SUPPLIED MATERIAL
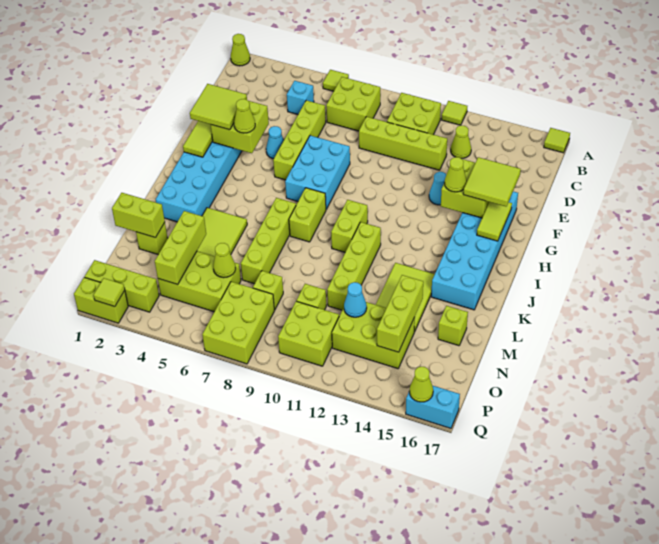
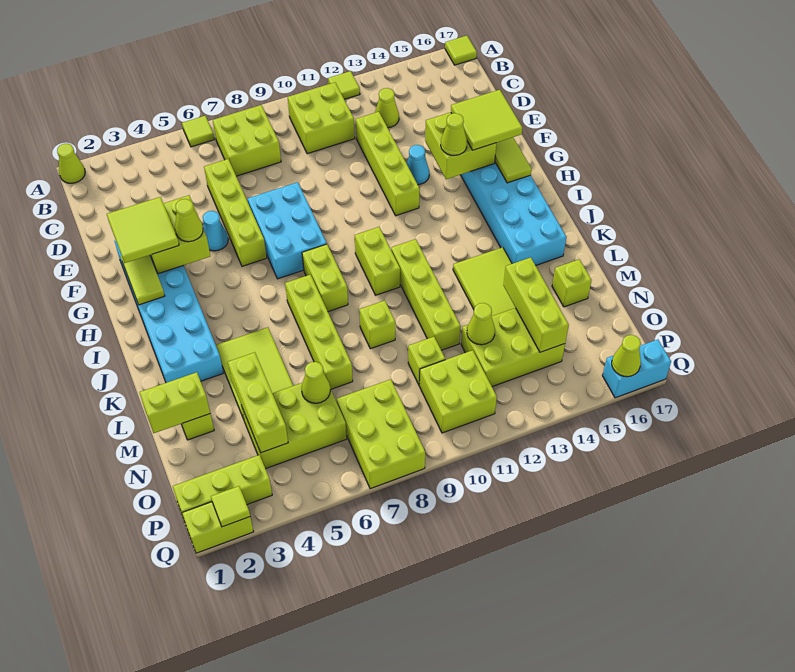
cyan brick C5 level 1 -> none
lime brick D9:D12 level 1 -> lime brick D12:G12 level 1
lime brick N8 level 1 -> lime brick L9 level 1
cyan cone N12 level 2 -> lime cone N12 level 2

ASSIGNMENT
Please retype all of the material exactly, skipping whatever images it holds.

ANSWER TO THE EXERCISE
cyan brick C5 level 1 -> none
lime brick D9:D12 level 1 -> lime brick D12:G12 level 1
lime brick N8 level 1 -> lime brick L9 level 1
cyan cone N12 level 2 -> lime cone N12 level 2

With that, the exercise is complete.